YOUR INSTRUCTIONS: Lines from the start of the data through the line containing "purple boat: 10 -> 6" must be given again exactly. Leave the others out.

INPUT:
§ §

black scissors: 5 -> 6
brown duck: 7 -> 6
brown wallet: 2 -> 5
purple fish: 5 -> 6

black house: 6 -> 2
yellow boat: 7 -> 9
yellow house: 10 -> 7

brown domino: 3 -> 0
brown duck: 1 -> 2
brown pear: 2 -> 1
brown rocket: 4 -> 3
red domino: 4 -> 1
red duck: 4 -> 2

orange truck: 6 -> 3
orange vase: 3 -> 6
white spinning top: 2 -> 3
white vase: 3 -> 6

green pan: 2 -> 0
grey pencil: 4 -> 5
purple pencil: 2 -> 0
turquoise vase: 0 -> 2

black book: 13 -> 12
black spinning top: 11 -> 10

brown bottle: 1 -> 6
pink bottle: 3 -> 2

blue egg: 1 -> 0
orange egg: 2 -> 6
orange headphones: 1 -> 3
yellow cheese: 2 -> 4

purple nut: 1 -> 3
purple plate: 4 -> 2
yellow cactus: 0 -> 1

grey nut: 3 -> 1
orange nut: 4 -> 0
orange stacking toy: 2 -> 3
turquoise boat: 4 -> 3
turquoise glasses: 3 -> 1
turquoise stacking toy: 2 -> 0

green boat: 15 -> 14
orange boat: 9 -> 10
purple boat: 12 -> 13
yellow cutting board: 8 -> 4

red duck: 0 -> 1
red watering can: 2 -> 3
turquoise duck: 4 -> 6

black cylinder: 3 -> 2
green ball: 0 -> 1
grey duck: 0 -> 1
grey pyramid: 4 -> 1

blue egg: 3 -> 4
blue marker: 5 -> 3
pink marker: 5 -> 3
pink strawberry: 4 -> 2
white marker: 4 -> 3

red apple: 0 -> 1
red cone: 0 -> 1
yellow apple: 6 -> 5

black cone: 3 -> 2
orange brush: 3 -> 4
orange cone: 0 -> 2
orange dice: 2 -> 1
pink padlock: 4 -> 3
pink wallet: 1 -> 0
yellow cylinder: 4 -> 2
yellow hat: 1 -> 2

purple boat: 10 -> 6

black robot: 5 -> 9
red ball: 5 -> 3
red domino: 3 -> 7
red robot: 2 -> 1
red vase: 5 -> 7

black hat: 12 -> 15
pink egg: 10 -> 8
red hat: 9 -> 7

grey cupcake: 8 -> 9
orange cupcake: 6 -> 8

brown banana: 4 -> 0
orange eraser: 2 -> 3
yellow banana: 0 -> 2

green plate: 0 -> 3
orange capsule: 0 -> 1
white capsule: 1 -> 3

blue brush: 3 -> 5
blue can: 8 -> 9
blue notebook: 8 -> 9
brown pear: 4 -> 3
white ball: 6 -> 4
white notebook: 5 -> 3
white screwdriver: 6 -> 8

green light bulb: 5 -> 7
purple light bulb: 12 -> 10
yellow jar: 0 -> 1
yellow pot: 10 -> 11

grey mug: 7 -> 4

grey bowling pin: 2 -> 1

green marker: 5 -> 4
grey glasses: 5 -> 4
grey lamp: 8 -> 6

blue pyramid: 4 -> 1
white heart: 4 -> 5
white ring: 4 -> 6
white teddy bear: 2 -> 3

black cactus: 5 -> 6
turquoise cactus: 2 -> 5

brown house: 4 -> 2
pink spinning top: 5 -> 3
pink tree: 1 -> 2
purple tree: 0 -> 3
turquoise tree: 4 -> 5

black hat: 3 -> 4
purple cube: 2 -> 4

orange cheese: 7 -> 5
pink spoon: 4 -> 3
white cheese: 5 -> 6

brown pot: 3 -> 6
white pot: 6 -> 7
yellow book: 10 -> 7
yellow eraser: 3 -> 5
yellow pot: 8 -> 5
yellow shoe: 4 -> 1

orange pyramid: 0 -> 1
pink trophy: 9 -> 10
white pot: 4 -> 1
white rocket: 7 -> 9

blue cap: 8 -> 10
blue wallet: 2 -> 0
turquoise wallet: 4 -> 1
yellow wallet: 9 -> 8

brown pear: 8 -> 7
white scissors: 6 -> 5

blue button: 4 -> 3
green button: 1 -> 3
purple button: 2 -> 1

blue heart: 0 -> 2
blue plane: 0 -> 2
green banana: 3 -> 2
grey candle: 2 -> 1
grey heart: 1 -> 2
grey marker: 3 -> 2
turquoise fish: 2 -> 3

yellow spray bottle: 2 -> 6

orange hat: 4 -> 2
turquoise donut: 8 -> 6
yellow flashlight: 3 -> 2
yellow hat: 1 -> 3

§ §

ANSWER FOR THE TASK:
black scissors: 5 -> 6
brown duck: 7 -> 6
brown wallet: 2 -> 5
purple fish: 5 -> 6

black house: 6 -> 2
yellow boat: 7 -> 9
yellow house: 10 -> 7

brown domino: 3 -> 0
brown duck: 1 -> 2
brown pear: 2 -> 1
brown rocket: 4 -> 3
red domino: 4 -> 1
red duck: 4 -> 2

orange truck: 6 -> 3
orange vase: 3 -> 6
white spinning top: 2 -> 3
white vase: 3 -> 6

green pan: 2 -> 0
grey pencil: 4 -> 5
purple pencil: 2 -> 0
turquoise vase: 0 -> 2

black book: 13 -> 12
black spinning top: 11 -> 10

brown bottle: 1 -> 6
pink bottle: 3 -> 2

blue egg: 1 -> 0
orange egg: 2 -> 6
orange headphones: 1 -> 3
yellow cheese: 2 -> 4

purple nut: 1 -> 3
purple plate: 4 -> 2
yellow cactus: 0 -> 1

grey nut: 3 -> 1
orange nut: 4 -> 0
orange stacking toy: 2 -> 3
turquoise boat: 4 -> 3
turquoise glasses: 3 -> 1
turquoise stacking toy: 2 -> 0

green boat: 15 -> 14
orange boat: 9 -> 10
purple boat: 12 -> 13
yellow cutting board: 8 -> 4

red duck: 0 -> 1
red watering can: 2 -> 3
turquoise duck: 4 -> 6

black cylinder: 3 -> 2
green ball: 0 -> 1
grey duck: 0 -> 1
grey pyramid: 4 -> 1

blue egg: 3 -> 4
blue marker: 5 -> 3
pink marker: 5 -> 3
pink strawberry: 4 -> 2
white marker: 4 -> 3

red apple: 0 -> 1
red cone: 0 -> 1
yellow apple: 6 -> 5

black cone: 3 -> 2
orange brush: 3 -> 4
orange cone: 0 -> 2
orange dice: 2 -> 1
pink padlock: 4 -> 3
pink wallet: 1 -> 0
yellow cylinder: 4 -> 2
yellow hat: 1 -> 2

purple boat: 10 -> 6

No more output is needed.